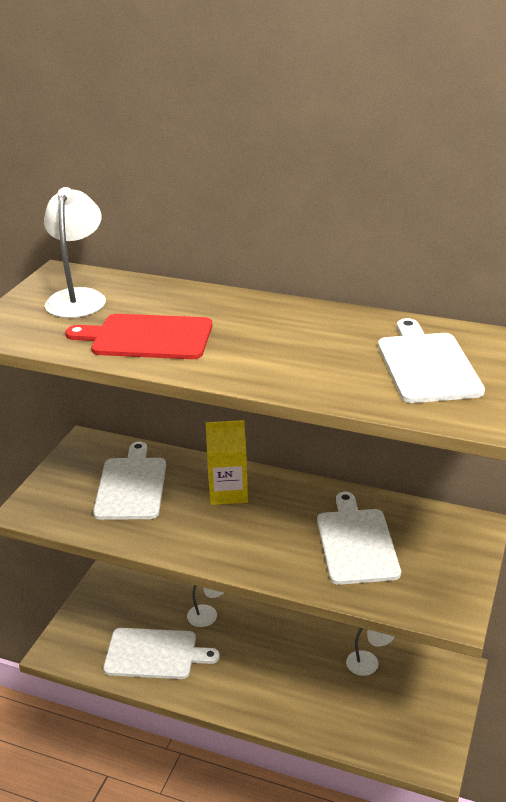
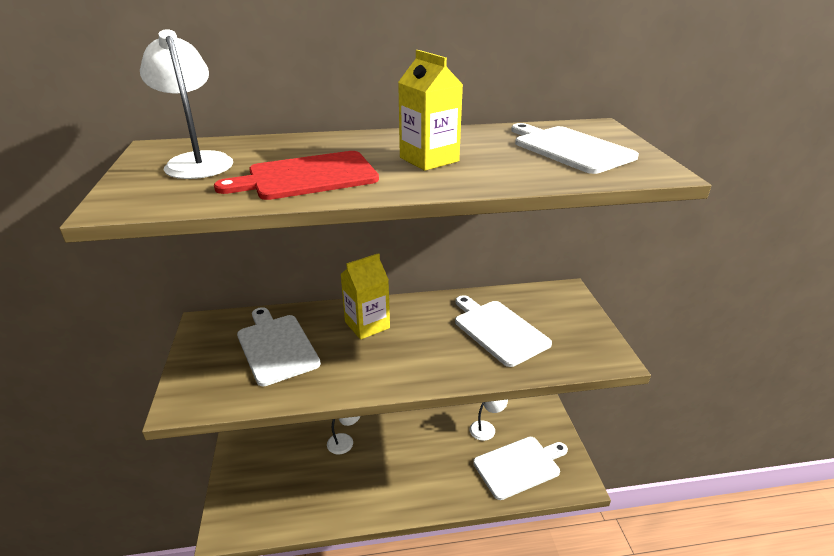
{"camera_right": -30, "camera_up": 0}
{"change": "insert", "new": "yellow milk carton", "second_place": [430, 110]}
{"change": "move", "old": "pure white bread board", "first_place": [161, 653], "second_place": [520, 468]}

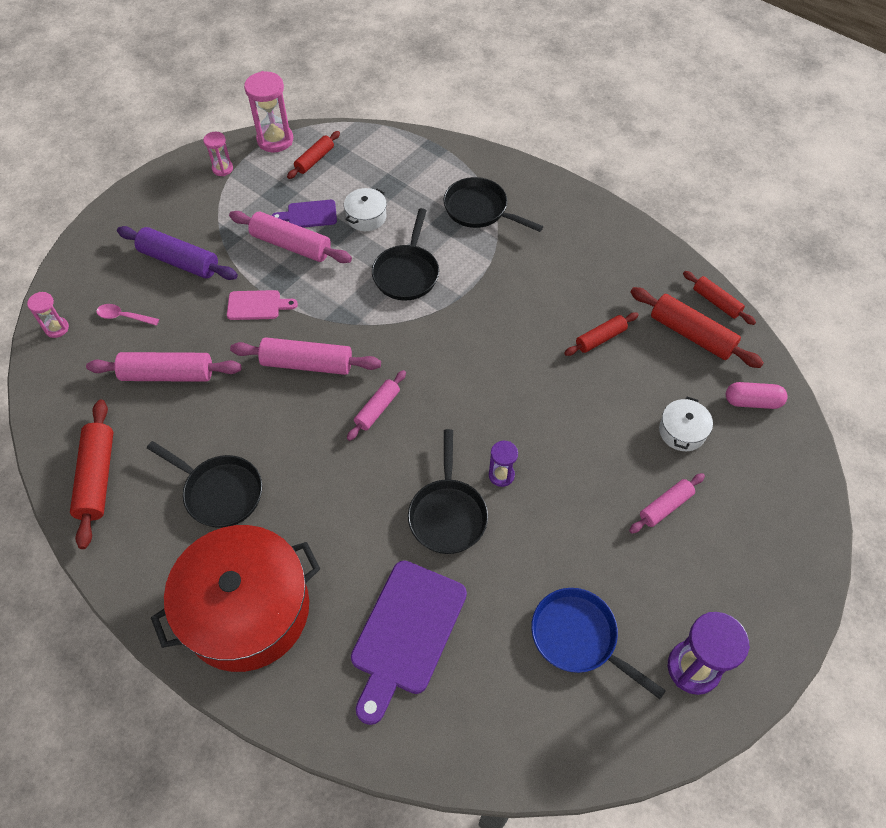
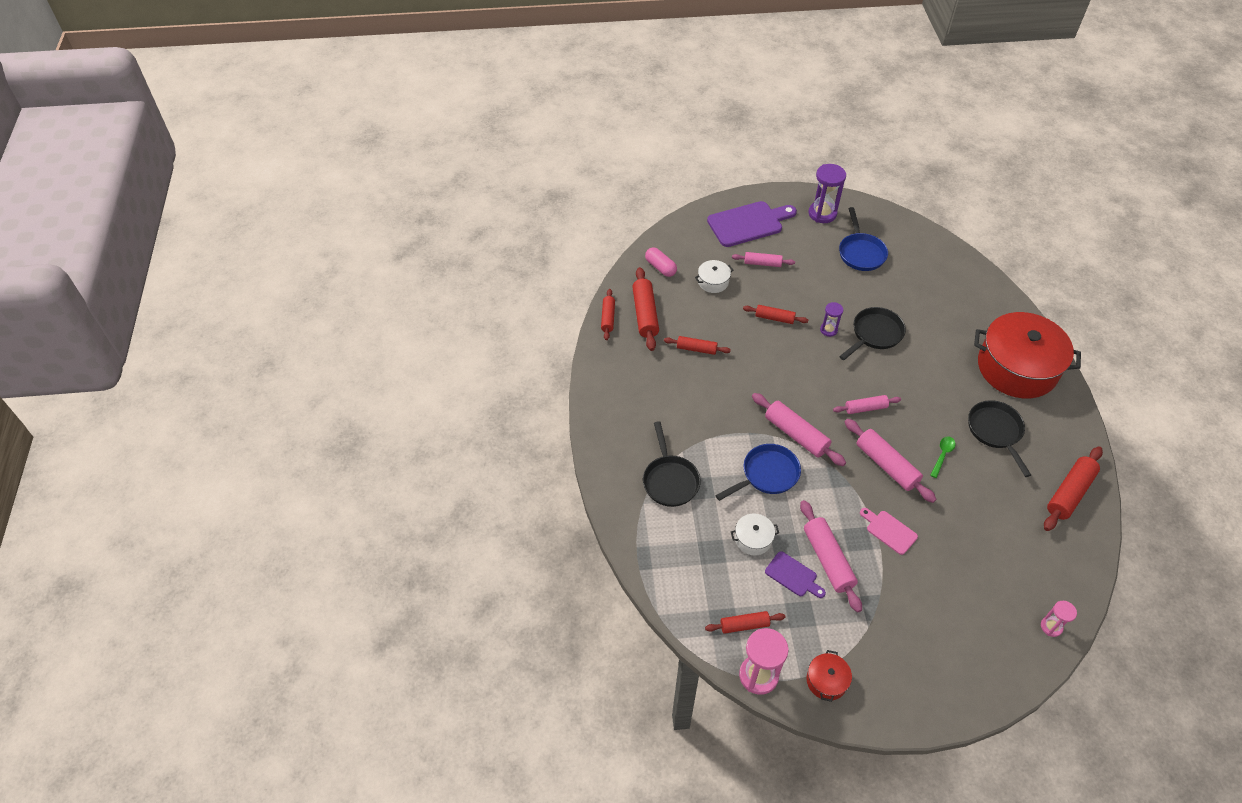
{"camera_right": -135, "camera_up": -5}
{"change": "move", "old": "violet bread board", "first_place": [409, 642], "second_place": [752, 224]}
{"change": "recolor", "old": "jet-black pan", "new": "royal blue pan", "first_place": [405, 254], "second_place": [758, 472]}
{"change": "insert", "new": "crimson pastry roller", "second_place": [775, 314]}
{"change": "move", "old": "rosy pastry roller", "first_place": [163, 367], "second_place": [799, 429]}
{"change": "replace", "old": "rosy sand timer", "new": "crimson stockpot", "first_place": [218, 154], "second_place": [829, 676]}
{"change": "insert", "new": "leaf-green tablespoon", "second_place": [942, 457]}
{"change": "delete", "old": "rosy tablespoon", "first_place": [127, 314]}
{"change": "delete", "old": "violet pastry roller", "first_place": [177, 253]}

++++++

**What is needed**:
Where the word "move" shows up in a line of the entries above, copy that line.

**Solved exercise**:
{"change": "move", "old": "pure white bread board", "first_place": [161, 653], "second_place": [520, 468]}
{"change": "move", "old": "violet bread board", "first_place": [409, 642], "second_place": [752, 224]}
{"change": "move", "old": "rosy pastry roller", "first_place": [163, 367], "second_place": [799, 429]}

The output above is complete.